SUPPLIED ENTRIES Start Marker

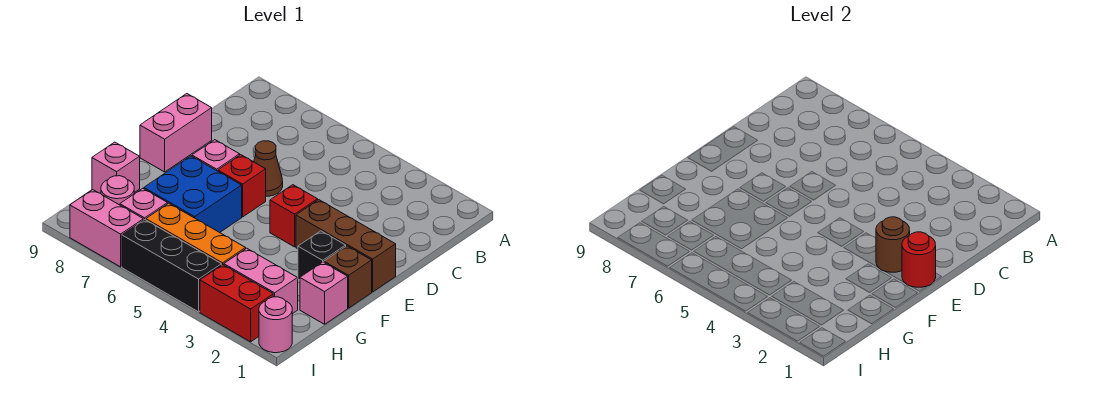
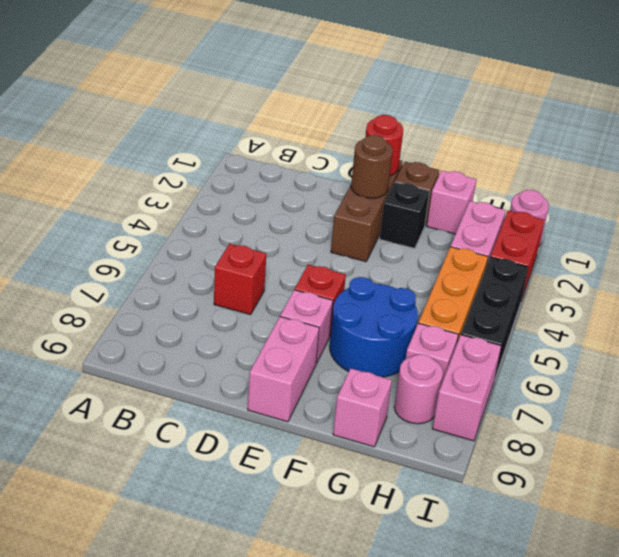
brown cone D6 level 1 -> none
pink brick D9:E9 level 1 -> pink brick E8:E9 level 1
red brick E4 level 1 -> red brick C6 level 1
blue brick F6:G7 level 1 -> blue round brick F6:G7 level 1

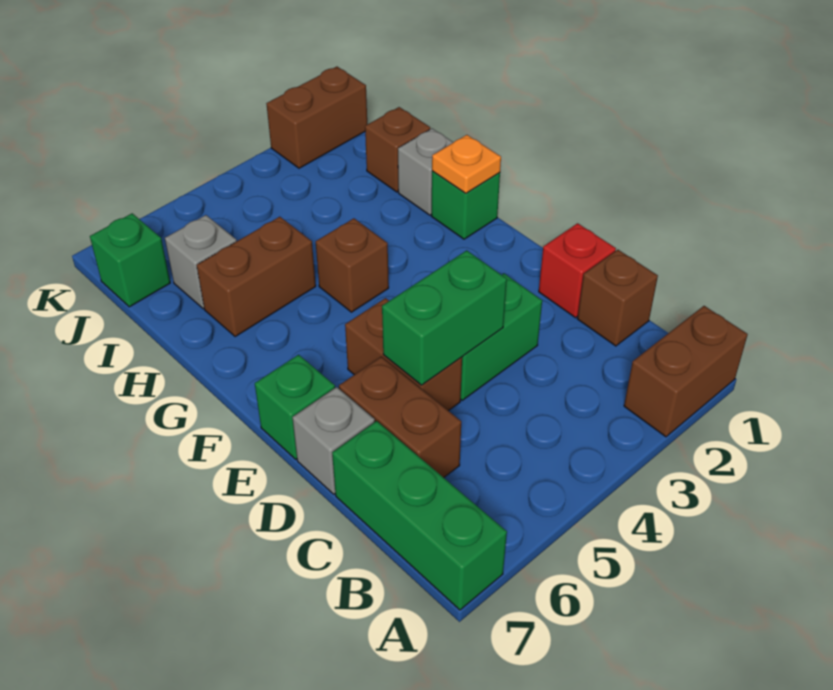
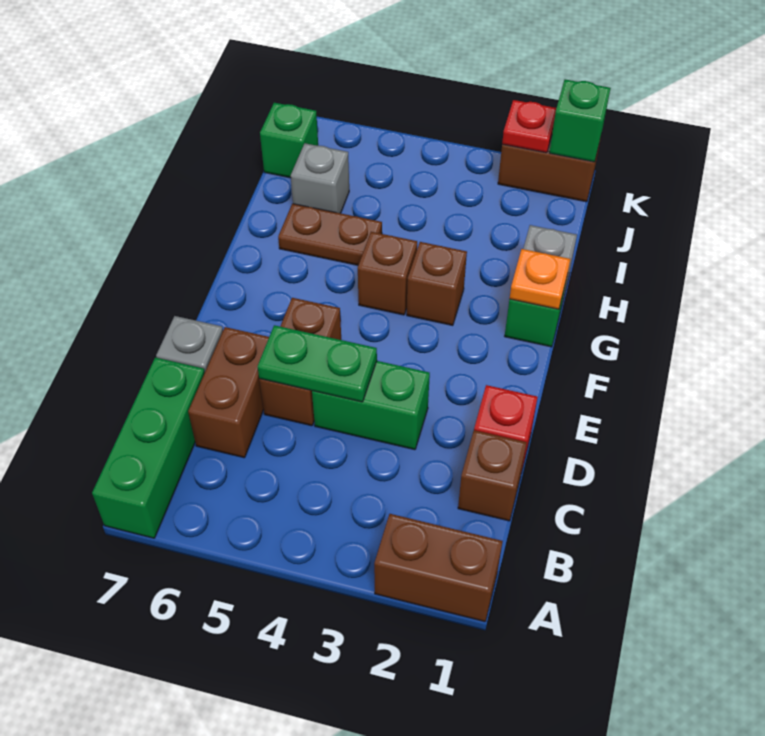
green brick D4:D5 level 2 -> green plate D4:D5 level 2
green brick E7 level 1 -> green brick K1 level 2
brown brick H5:H6 level 1 -> brown plate H5:H6 level 1
brown brick I1 level 1 -> brown brick G3 level 1
none -> red plate K2 level 2

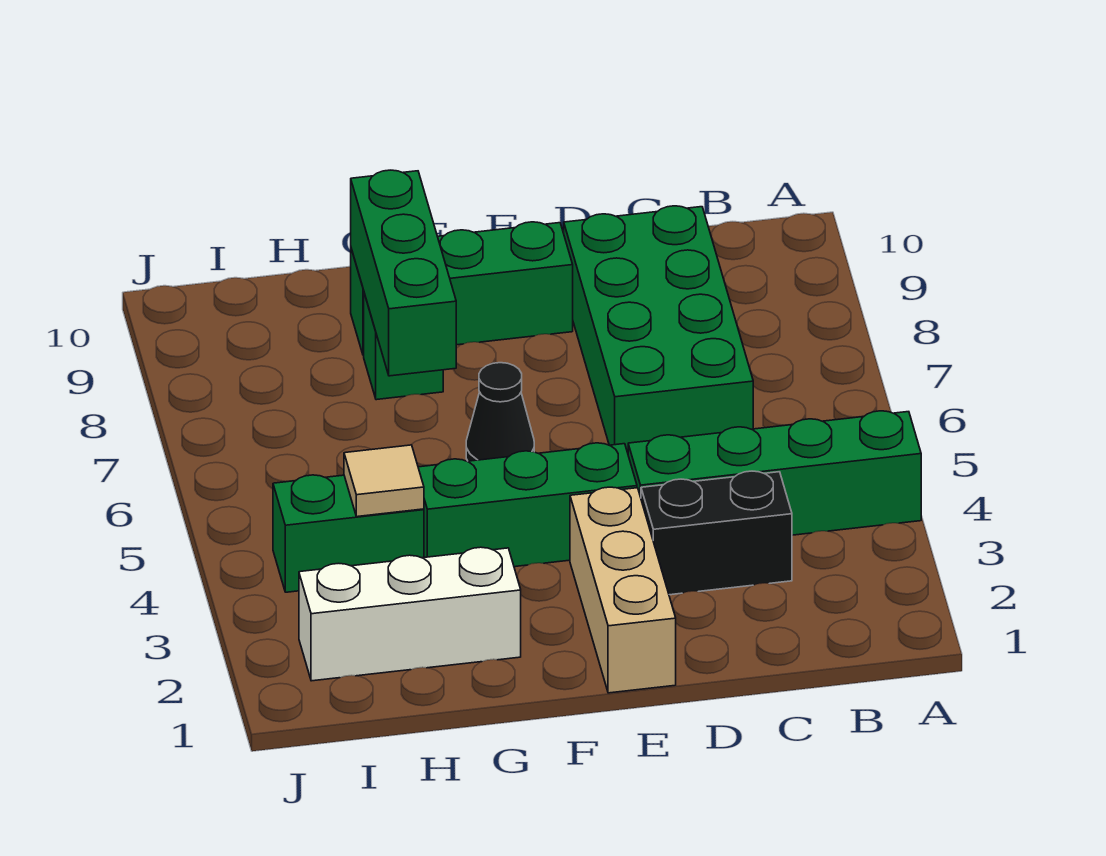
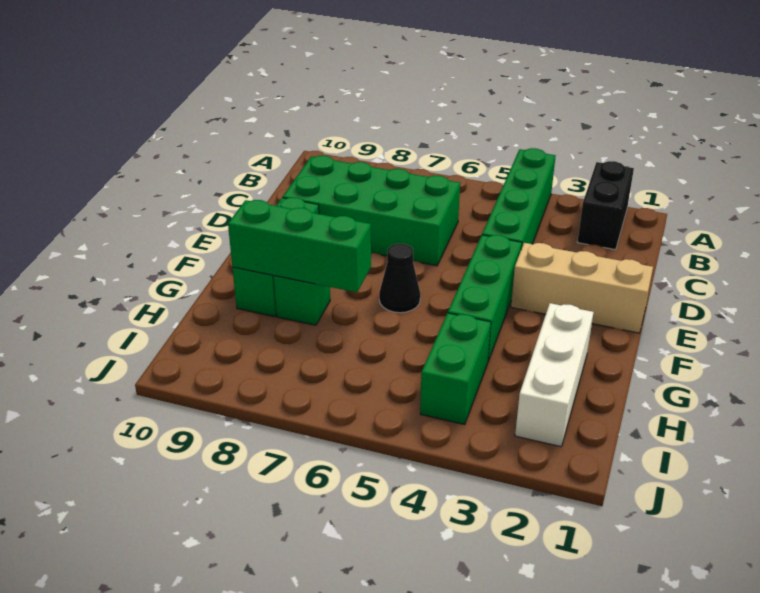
black brick C3:D3 level 1 -> black brick A2:B2 level 1
tan tile H4 level 2 -> none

SUPPLIED ENTRIES End Marker

WHAT THE EXERCISE ASKS
Give the records again without a single change, and exclude the pictures.

ANSWER SECTION
brown cone D6 level 1 -> none
pink brick D9:E9 level 1 -> pink brick E8:E9 level 1
red brick E4 level 1 -> red brick C6 level 1
blue brick F6:G7 level 1 -> blue round brick F6:G7 level 1

green brick D4:D5 level 2 -> green plate D4:D5 level 2
green brick E7 level 1 -> green brick K1 level 2
brown brick H5:H6 level 1 -> brown plate H5:H6 level 1
brown brick I1 level 1 -> brown brick G3 level 1
none -> red plate K2 level 2

black brick C3:D3 level 1 -> black brick A2:B2 level 1
tan tile H4 level 2 -> none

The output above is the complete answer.